Exercise → Copy exactly the lines from the start of the data below through the one that carries "U6: EL817 -> PC817", and only those.

Dataset →

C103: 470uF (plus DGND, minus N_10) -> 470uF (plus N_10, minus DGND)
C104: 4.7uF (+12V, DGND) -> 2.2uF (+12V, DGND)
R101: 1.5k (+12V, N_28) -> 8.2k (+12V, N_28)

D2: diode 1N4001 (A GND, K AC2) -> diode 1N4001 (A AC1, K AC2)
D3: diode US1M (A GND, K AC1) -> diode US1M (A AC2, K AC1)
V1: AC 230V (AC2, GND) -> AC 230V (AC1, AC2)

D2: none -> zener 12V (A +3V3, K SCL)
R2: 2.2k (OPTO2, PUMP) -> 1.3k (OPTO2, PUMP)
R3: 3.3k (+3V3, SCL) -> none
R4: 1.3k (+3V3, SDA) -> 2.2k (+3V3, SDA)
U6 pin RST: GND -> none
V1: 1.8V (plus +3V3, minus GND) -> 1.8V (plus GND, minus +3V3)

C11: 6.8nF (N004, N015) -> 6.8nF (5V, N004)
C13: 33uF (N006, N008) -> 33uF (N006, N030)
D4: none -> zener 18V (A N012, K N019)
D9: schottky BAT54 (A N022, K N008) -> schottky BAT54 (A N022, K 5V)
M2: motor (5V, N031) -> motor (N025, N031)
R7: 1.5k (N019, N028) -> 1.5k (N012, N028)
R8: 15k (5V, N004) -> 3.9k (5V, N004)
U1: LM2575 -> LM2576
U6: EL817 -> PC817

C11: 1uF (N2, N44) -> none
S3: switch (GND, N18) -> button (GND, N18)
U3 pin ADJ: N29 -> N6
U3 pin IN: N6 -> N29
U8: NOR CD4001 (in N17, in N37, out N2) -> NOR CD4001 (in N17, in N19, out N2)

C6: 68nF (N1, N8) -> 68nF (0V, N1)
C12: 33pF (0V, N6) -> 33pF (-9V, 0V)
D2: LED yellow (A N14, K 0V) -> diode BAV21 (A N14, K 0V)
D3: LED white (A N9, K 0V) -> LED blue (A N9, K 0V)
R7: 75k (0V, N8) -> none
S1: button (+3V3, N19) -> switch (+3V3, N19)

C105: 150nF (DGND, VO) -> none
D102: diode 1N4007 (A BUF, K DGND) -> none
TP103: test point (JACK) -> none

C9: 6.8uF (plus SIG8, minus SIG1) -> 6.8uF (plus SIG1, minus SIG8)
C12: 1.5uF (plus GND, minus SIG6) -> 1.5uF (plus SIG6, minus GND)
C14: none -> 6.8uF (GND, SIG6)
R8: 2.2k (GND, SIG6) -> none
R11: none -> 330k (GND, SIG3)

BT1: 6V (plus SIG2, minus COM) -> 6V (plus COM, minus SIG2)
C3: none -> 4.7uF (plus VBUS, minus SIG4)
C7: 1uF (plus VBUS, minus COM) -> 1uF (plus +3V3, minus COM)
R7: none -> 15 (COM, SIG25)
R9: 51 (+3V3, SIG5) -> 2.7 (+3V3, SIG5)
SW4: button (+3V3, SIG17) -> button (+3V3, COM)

Answer to the exercise →
C103: 470uF (plus DGND, minus N_10) -> 470uF (plus N_10, minus DGND)
C104: 4.7uF (+12V, DGND) -> 2.2uF (+12V, DGND)
R101: 1.5k (+12V, N_28) -> 8.2k (+12V, N_28)

D2: diode 1N4001 (A GND, K AC2) -> diode 1N4001 (A AC1, K AC2)
D3: diode US1M (A GND, K AC1) -> diode US1M (A AC2, K AC1)
V1: AC 230V (AC2, GND) -> AC 230V (AC1, AC2)

D2: none -> zener 12V (A +3V3, K SCL)
R2: 2.2k (OPTO2, PUMP) -> 1.3k (OPTO2, PUMP)
R3: 3.3k (+3V3, SCL) -> none
R4: 1.3k (+3V3, SDA) -> 2.2k (+3V3, SDA)
U6 pin RST: GND -> none
V1: 1.8V (plus +3V3, minus GND) -> 1.8V (plus GND, minus +3V3)

C11: 6.8nF (N004, N015) -> 6.8nF (5V, N004)
C13: 33uF (N006, N008) -> 33uF (N006, N030)
D4: none -> zener 18V (A N012, K N019)
D9: schottky BAT54 (A N022, K N008) -> schottky BAT54 (A N022, K 5V)
M2: motor (5V, N031) -> motor (N025, N031)
R7: 1.5k (N019, N028) -> 1.5k (N012, N028)
R8: 15k (5V, N004) -> 3.9k (5V, N004)
U1: LM2575 -> LM2576
U6: EL817 -> PC817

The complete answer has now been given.